■ **AVAILABLE DATA**:
====================
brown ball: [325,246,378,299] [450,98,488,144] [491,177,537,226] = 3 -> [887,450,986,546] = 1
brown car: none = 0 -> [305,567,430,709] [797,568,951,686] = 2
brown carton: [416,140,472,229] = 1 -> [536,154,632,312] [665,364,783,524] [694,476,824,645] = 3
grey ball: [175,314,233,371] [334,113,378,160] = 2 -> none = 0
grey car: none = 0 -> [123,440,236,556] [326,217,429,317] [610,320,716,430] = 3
====================
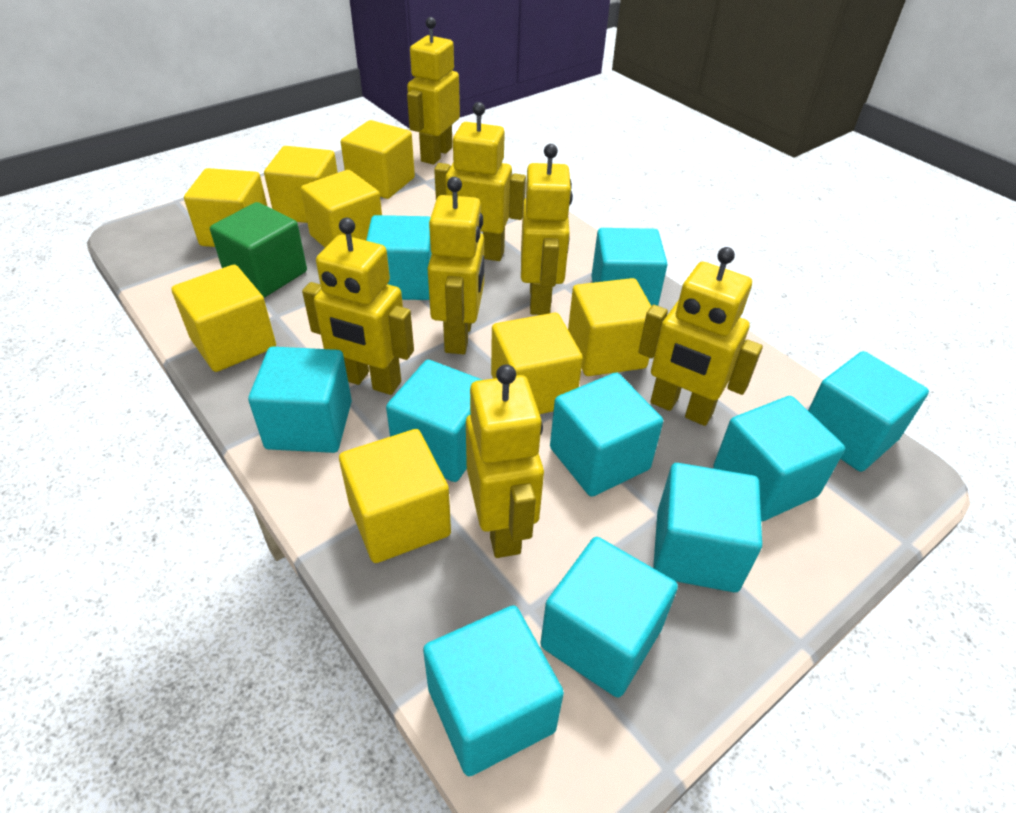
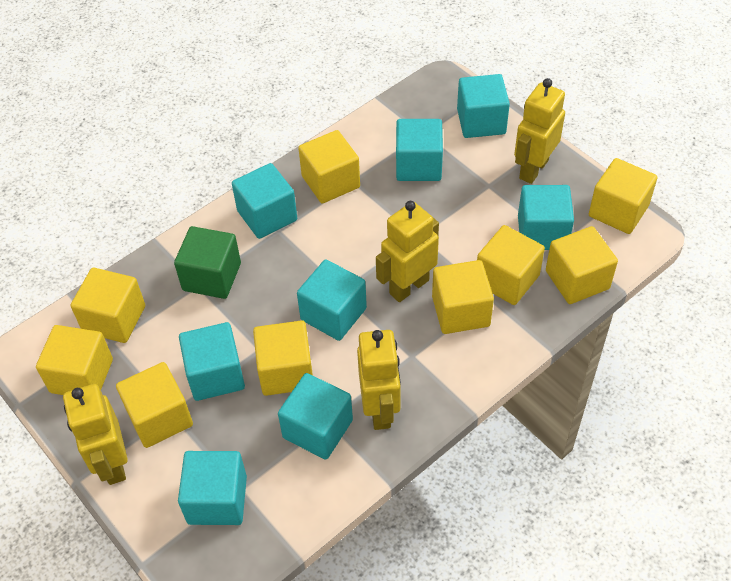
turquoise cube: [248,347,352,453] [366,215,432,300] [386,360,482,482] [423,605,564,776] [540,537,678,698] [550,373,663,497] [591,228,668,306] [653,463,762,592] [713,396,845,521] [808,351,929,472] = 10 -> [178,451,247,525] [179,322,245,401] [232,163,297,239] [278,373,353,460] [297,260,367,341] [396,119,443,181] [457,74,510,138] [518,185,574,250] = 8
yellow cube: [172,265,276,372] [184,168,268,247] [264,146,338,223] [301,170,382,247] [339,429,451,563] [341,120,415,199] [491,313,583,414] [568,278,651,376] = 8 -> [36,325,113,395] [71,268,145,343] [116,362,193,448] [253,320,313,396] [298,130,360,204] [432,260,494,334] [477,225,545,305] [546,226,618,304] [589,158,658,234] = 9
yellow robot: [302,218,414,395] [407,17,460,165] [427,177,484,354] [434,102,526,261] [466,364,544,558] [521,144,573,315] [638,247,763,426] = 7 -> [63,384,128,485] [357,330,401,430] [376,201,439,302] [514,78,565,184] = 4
====================
■ **TRY IT**:
The listing above holds a line with "brown car: none" and a line with "grey car: none". Print the stretch from the first through the second, exactly and alone.

■ **ANSWER TO THIS PROBLEM**:
brown car: none = 0 -> [305,567,430,709] [797,568,951,686] = 2
brown carton: [416,140,472,229] = 1 -> [536,154,632,312] [665,364,783,524] [694,476,824,645] = 3
grey ball: [175,314,233,371] [334,113,378,160] = 2 -> none = 0
grey car: none = 0 -> [123,440,236,556] [326,217,429,317] [610,320,716,430] = 3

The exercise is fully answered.